** Input records follows **

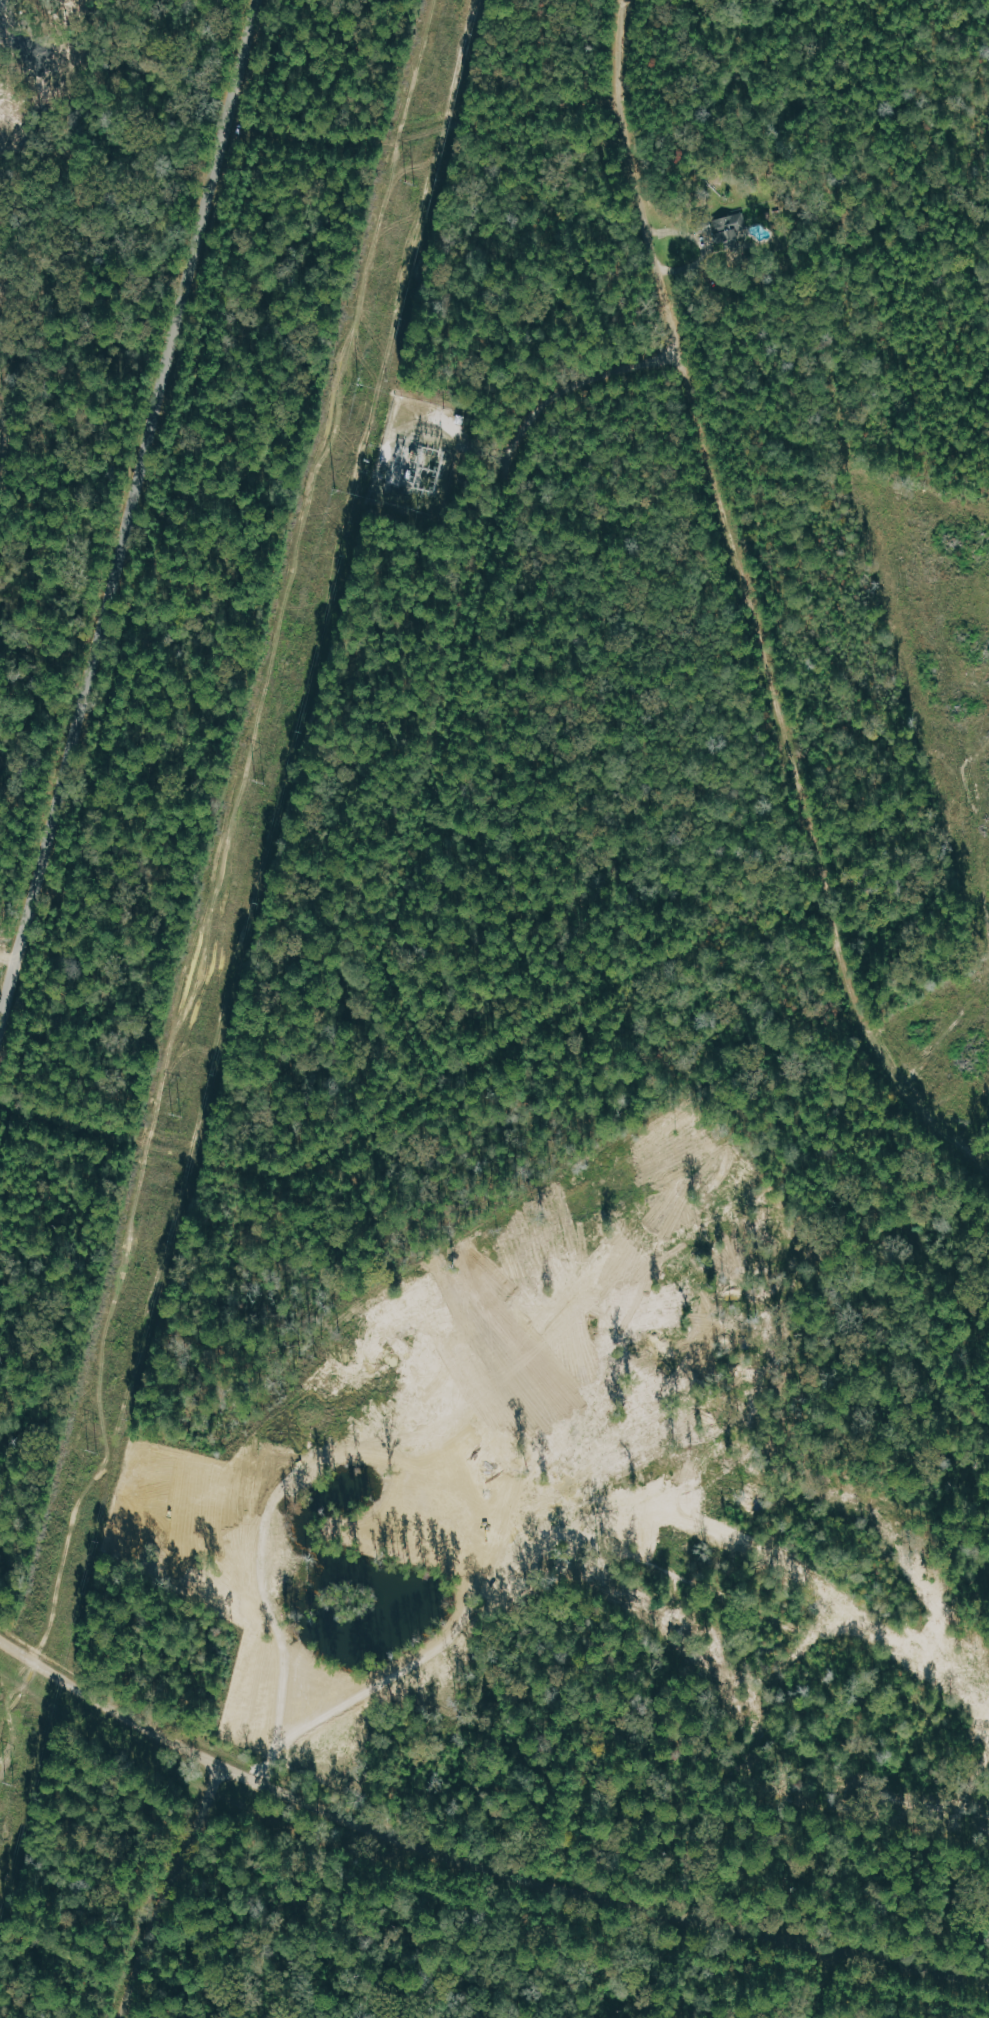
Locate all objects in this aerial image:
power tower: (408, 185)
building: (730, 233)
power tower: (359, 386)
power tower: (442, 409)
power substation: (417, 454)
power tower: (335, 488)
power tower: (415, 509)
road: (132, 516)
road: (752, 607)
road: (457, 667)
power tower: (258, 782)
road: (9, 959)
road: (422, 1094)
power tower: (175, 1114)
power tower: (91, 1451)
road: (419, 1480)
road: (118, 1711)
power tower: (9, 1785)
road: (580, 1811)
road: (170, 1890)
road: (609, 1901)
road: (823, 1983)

** End of Input records **

Requirement:
All entries are to be retyped exactly. Omit any embedded images.

Finished exercise:
Locate all objects in this aerial image:
power tower: (408, 185)
building: (730, 233)
power tower: (359, 386)
power tower: (442, 409)
power substation: (417, 454)
power tower: (335, 488)
power tower: (415, 509)
road: (132, 516)
road: (752, 607)
road: (457, 667)
power tower: (258, 782)
road: (9, 959)
road: (422, 1094)
power tower: (175, 1114)
power tower: (91, 1451)
road: (419, 1480)
road: (118, 1711)
power tower: (9, 1785)
road: (580, 1811)
road: (170, 1890)
road: (609, 1901)
road: (823, 1983)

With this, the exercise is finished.